# WORK TO BE COMPLETED:
The lines from the one holding "gray L-shape: (53, 112)" to the end of the records below, exactly as written, are the only thing to return.

# SOURCE DATA:
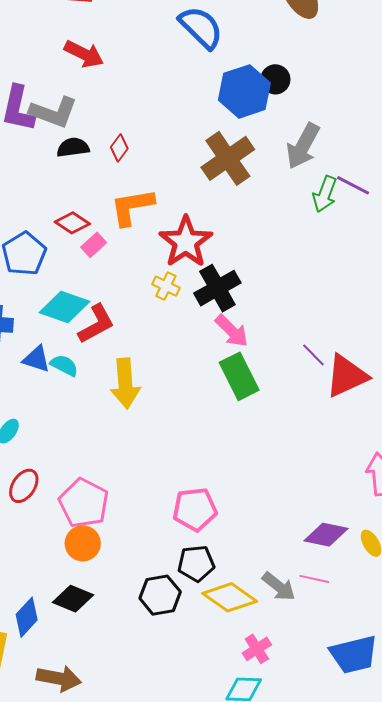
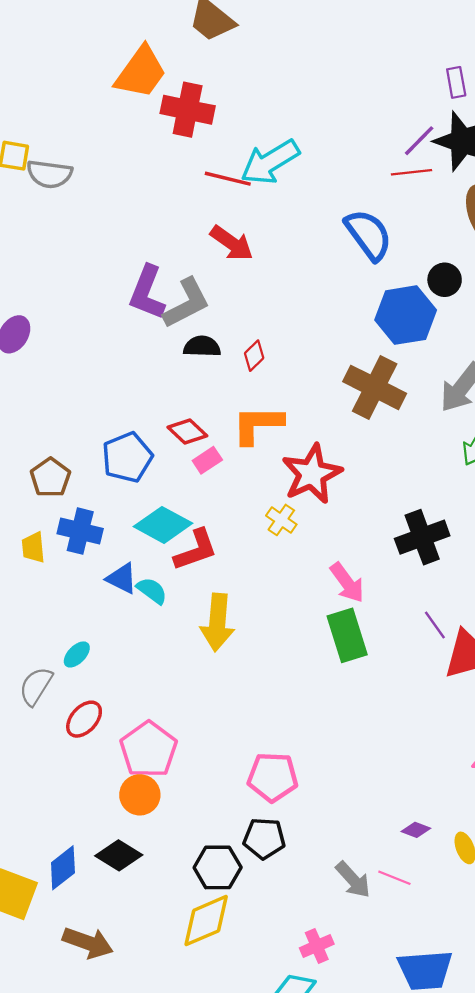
black circle: (275, 79) -> (445, 280), moved
gray L-shape: (53, 112) -> (187, 303), turned -57
brown cross: (228, 158) -> (375, 387), turned -38
black cross: (217, 288) -> (422, 537), moved
purple diamond: (326, 535) -> (416, 830), size x0.6
yellow diamond: (230, 597) -> (206, 921), moved, turned -68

# OUTPUT BELOW:
gray L-shape: (53, 112) -> (187, 303), turned -57
brown cross: (228, 158) -> (375, 387), turned -38
black cross: (217, 288) -> (422, 537), moved
purple diamond: (326, 535) -> (416, 830), size x0.6
yellow diamond: (230, 597) -> (206, 921), moved, turned -68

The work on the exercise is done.